=== Begin Enclosure ===

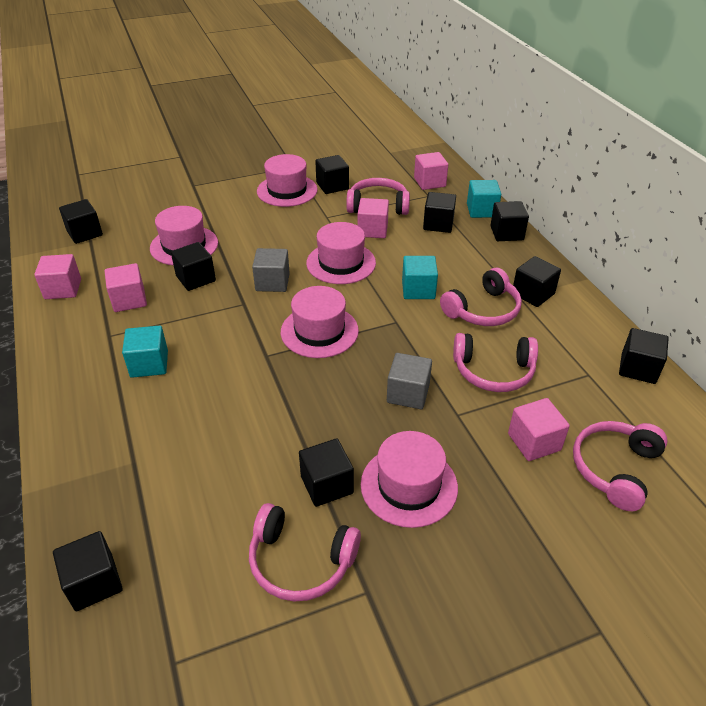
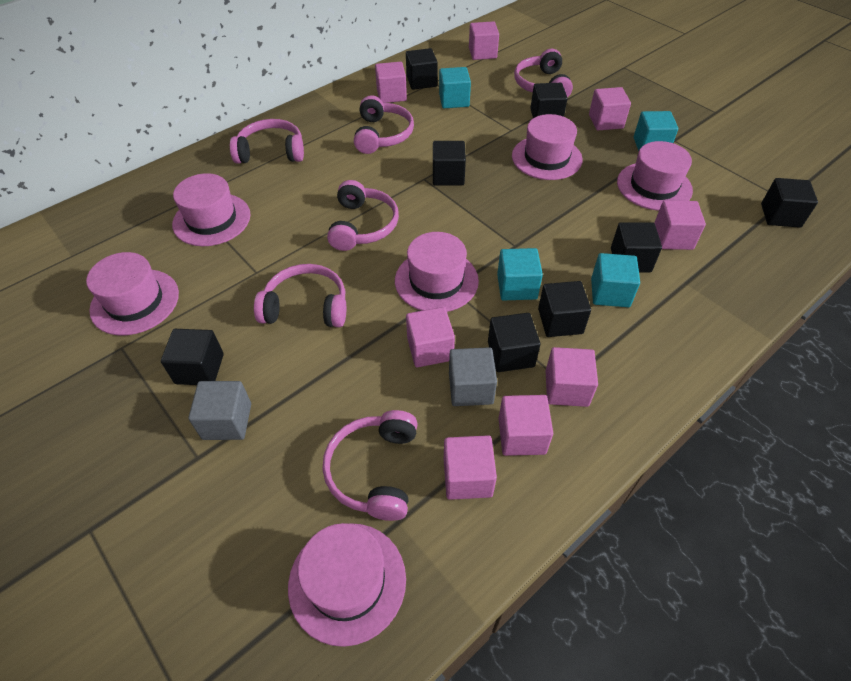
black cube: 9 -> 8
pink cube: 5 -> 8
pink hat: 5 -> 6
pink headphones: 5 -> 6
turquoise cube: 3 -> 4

=== End Enclosure ===

EXERCISE: After finding the line that contains "pink hat: 5 -> 6" in the records above, copy that line and each one after it exactly, through the final line.

ANSWER TO THE EXERCISE:
pink hat: 5 -> 6
pink headphones: 5 -> 6
turquoise cube: 3 -> 4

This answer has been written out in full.